Instructions to follow
Give again, word for word, every line in the entries below from the line with "(157, 355) = (506, 391): black" up to and including the line with "(247, 536) = (452, 620): turquoise", and no other line.

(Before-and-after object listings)
..........
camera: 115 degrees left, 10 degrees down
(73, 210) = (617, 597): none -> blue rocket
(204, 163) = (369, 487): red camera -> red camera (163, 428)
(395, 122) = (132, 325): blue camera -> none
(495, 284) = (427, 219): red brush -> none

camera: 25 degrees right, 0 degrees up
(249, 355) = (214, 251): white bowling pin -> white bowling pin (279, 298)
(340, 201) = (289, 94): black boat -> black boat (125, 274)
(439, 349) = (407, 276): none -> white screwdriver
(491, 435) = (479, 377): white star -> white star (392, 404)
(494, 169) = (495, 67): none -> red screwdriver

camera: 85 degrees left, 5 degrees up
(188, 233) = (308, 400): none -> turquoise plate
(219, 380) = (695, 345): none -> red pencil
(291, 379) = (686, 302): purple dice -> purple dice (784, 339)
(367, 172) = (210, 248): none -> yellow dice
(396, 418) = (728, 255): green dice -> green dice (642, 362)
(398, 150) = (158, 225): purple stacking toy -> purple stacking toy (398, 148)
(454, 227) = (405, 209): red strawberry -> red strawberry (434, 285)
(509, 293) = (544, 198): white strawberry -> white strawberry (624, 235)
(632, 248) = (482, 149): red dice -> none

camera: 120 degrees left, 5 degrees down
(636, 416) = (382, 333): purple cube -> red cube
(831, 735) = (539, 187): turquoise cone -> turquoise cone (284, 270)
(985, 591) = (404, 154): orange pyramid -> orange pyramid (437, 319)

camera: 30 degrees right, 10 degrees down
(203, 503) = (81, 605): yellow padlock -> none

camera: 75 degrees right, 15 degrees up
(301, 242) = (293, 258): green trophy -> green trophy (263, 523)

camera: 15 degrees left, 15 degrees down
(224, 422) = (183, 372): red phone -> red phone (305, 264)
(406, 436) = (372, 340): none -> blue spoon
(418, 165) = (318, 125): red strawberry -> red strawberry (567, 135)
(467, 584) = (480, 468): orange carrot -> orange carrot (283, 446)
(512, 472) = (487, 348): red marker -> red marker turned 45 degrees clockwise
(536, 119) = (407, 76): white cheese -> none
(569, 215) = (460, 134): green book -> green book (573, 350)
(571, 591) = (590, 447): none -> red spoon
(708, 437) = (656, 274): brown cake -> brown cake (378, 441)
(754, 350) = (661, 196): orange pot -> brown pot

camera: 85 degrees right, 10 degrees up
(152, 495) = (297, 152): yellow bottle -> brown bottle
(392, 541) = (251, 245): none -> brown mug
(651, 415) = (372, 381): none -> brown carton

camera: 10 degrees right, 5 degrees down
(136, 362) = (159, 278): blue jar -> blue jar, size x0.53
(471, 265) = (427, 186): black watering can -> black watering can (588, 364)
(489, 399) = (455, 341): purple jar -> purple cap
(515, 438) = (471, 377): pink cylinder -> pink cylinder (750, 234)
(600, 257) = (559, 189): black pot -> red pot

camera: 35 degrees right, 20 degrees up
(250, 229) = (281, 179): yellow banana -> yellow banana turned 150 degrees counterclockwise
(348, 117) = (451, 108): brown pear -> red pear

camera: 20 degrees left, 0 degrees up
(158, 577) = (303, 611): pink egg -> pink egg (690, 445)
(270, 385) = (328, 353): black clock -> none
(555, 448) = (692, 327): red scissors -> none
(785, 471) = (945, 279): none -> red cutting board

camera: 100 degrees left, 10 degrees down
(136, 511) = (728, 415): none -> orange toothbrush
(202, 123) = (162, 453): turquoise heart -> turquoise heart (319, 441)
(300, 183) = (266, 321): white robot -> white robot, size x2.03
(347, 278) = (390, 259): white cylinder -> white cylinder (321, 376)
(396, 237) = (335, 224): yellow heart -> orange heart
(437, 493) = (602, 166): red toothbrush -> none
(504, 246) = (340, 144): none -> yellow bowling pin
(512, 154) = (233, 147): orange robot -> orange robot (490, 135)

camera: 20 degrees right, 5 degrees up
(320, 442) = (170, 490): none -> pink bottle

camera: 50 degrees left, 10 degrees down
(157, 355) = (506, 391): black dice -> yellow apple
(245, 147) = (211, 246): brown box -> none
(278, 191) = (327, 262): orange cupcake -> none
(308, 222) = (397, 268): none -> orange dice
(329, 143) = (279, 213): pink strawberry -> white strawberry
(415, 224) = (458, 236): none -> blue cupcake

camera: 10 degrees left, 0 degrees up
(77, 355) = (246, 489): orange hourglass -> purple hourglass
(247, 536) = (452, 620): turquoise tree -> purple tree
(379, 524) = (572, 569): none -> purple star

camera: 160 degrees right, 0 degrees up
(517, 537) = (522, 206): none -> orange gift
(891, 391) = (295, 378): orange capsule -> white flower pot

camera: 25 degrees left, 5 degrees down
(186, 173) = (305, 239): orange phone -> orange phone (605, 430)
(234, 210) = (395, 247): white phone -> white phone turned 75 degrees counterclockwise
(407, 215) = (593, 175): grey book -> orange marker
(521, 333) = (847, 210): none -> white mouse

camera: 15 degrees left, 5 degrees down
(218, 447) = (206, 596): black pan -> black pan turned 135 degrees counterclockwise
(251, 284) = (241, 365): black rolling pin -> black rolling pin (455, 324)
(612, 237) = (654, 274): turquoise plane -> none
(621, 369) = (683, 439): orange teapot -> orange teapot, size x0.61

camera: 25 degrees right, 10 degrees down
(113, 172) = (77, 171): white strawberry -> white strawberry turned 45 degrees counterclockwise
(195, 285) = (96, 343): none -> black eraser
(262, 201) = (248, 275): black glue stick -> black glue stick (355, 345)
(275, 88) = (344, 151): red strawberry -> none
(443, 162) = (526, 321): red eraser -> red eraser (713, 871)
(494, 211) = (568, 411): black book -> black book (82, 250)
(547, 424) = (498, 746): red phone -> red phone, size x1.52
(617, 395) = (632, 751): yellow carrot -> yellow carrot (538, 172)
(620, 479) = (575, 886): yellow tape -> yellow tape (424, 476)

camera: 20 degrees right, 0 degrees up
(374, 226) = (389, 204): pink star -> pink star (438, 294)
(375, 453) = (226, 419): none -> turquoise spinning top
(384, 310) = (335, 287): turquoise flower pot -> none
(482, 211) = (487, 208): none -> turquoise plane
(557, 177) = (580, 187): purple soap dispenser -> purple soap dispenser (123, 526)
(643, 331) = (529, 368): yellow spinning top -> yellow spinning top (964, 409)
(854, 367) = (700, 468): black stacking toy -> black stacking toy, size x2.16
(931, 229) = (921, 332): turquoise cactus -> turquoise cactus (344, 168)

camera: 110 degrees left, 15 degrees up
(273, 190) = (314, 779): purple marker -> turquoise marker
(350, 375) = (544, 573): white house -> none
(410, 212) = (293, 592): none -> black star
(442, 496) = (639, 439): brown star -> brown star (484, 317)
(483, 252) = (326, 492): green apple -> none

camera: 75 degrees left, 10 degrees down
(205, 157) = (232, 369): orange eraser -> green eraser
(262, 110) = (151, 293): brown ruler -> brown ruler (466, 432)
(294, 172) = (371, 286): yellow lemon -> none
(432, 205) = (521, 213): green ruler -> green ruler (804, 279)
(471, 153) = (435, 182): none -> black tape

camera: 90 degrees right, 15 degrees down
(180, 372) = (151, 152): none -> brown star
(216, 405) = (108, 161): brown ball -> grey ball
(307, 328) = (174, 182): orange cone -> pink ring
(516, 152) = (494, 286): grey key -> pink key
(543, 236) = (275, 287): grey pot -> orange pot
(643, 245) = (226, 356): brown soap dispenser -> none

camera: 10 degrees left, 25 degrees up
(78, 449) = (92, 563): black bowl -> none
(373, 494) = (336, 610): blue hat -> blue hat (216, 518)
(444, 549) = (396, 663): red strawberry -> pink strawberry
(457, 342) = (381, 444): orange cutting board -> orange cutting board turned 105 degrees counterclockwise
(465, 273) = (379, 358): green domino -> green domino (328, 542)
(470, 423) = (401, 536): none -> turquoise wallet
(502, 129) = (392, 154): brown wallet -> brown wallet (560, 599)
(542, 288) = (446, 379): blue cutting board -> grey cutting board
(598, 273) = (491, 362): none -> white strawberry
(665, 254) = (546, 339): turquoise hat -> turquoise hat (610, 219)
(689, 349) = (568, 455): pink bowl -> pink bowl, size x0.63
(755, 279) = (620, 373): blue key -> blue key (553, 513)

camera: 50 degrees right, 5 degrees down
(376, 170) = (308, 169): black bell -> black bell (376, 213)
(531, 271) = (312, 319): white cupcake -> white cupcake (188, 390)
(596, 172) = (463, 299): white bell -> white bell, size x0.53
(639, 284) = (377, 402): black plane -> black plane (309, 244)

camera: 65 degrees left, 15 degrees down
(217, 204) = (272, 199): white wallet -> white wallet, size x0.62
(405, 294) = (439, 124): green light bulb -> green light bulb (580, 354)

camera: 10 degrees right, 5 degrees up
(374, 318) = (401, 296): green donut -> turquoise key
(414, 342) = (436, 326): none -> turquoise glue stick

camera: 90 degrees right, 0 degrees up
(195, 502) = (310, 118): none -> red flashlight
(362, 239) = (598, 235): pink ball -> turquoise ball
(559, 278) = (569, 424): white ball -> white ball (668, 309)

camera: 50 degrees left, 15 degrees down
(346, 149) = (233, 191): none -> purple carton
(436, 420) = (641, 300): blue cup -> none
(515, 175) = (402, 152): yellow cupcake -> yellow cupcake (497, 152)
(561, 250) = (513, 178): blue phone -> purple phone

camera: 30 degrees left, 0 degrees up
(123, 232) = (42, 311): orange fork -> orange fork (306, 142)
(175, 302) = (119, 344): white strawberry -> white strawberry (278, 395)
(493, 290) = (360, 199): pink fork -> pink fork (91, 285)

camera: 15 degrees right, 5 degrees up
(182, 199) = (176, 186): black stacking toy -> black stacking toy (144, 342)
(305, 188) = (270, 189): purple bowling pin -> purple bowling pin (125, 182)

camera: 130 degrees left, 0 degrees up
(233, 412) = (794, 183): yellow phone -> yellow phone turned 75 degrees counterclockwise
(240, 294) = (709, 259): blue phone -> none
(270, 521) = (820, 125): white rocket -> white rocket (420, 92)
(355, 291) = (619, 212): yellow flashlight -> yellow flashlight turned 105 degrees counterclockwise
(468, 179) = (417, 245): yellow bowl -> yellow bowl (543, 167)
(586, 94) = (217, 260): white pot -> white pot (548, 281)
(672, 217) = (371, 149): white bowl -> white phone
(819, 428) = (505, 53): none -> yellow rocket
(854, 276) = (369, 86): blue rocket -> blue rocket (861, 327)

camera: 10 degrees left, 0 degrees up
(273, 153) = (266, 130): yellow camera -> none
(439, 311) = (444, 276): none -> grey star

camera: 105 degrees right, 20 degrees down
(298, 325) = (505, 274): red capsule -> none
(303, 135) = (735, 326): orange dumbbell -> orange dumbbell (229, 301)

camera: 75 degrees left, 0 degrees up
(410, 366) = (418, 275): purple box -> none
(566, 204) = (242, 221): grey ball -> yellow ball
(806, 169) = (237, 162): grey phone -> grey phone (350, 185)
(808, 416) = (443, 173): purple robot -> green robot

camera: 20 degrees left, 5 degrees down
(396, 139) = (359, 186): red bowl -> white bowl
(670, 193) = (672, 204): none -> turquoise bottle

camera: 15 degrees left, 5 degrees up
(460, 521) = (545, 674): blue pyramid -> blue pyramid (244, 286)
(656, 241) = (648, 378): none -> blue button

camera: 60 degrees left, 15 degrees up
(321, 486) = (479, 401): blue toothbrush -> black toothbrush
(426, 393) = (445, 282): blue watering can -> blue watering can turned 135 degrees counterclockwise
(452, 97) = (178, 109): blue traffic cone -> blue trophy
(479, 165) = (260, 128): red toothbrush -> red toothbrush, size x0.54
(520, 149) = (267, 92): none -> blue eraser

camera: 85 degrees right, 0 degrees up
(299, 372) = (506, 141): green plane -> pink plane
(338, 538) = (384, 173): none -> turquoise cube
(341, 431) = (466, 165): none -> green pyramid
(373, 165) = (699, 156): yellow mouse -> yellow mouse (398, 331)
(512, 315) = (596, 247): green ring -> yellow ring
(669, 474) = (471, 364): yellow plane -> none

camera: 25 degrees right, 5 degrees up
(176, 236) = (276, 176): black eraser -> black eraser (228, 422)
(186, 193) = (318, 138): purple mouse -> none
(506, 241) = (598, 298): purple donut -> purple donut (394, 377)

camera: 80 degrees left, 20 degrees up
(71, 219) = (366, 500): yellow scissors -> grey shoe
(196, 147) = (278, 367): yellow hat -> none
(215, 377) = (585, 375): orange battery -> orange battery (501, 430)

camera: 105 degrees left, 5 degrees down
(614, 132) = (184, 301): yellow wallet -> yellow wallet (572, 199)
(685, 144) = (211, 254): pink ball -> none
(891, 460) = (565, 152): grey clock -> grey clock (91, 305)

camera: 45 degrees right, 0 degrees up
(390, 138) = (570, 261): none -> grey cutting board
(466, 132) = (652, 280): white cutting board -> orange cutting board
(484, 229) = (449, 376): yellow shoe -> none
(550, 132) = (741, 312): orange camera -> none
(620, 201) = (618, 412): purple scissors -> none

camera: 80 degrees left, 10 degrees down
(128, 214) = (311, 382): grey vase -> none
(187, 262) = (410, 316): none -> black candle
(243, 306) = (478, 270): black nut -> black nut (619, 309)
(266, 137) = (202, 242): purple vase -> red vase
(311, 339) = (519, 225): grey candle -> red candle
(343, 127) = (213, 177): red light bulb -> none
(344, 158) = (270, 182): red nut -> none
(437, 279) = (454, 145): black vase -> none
..........
Result for this task
(157, 355) = (506, 391): black dice -> yellow apple
(245, 147) = (211, 246): brown box -> none
(278, 191) = (327, 262): orange cupcake -> none
(308, 222) = (397, 268): none -> orange dice
(329, 143) = (279, 213): pink strawberry -> white strawberry
(415, 224) = (458, 236): none -> blue cupcake

camera: 10 degrees left, 0 degrees up
(77, 355) = (246, 489): orange hourglass -> purple hourglass
(247, 536) = (452, 620): turquoise tree -> purple tree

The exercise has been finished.